◆ EXERCISE DETAILS: Nothing but the exact lines from the one containing "(108, 384) = (189, 140): green" through the last line of the records below belongs in your answer.

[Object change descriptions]
Start of Block
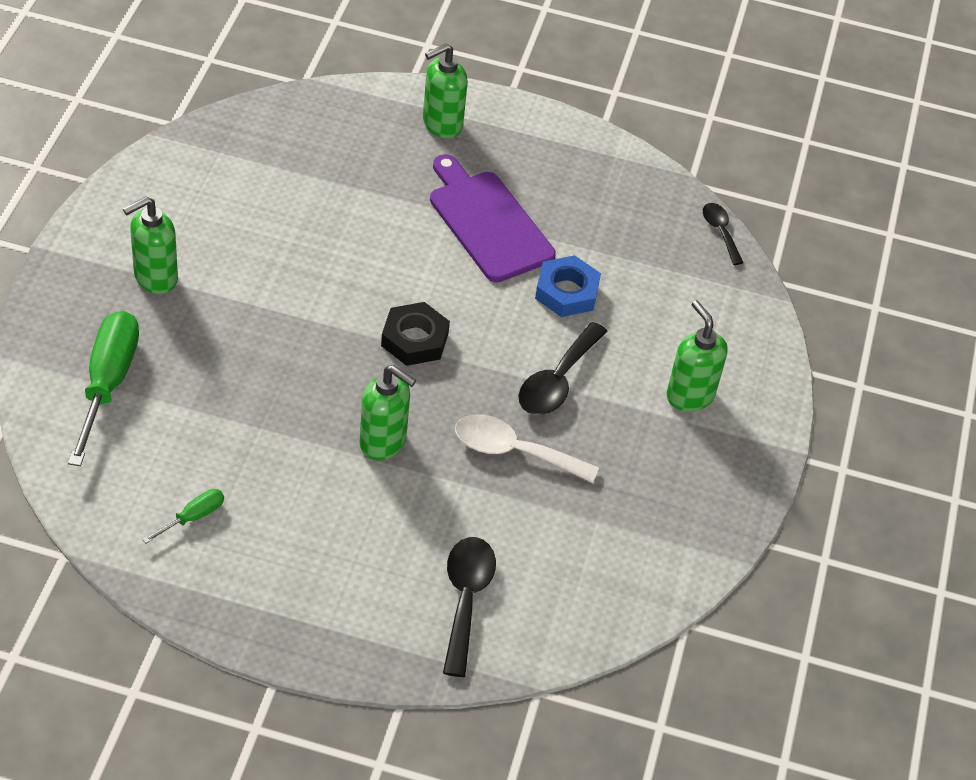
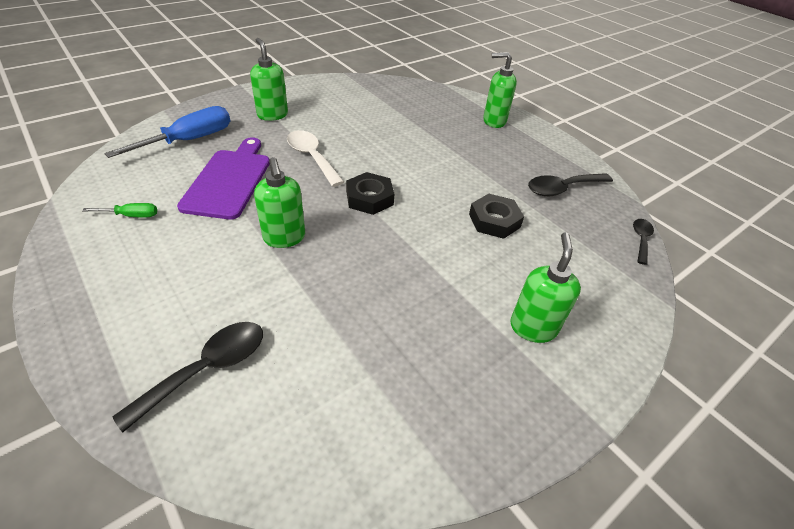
camera: 40 degrees right, 5 degrees down
(108, 384) = (189, 140): green screwdriver -> blue screwdriver
(155, 278) = (272, 115): green soap dispenser -> green soap dispenser turned 60 degrees clockwise
(488, 222) = (477, 167): purple cutting board -> purple cutting board (229, 180)
(513, 451) = (360, 289): white spoon -> white spoon (311, 157)
(557, 381) = (437, 264): black spoon -> black spoon (562, 189)
(566, 292) = (494, 220): blue nut -> black nut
End of Block
◆ EXERCISE SOLUTION:
(108, 384) = (189, 140): green screwdriver -> blue screwdriver
(155, 278) = (272, 115): green soap dispenser -> green soap dispenser turned 60 degrees clockwise
(488, 222) = (477, 167): purple cutting board -> purple cutting board (229, 180)
(513, 451) = (360, 289): white spoon -> white spoon (311, 157)
(557, 381) = (437, 264): black spoon -> black spoon (562, 189)
(566, 292) = (494, 220): blue nut -> black nut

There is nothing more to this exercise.